**What you have to do:**
Starting at the line that has "none -> green 2x3 plate [403,242,492,311]" and stopping after the line that has "black 1x2 tile [418,129,453,187]", reproduce the listing below exactly; omit everything else.

**Data excerpts:**
= Beginning of Section =

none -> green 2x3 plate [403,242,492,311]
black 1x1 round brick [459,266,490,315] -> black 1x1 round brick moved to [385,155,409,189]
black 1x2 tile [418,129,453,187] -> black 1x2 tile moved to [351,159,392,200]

= End of Section =
= Beginning of Section =

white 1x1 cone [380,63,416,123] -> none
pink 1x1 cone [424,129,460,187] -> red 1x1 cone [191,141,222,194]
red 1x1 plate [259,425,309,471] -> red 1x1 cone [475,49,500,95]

= End of Section =

**Output of the exercise:**
none -> green 2x3 plate [403,242,492,311]
black 1x1 round brick [459,266,490,315] -> black 1x1 round brick moved to [385,155,409,189]
black 1x2 tile [418,129,453,187] -> black 1x2 tile moved to [351,159,392,200]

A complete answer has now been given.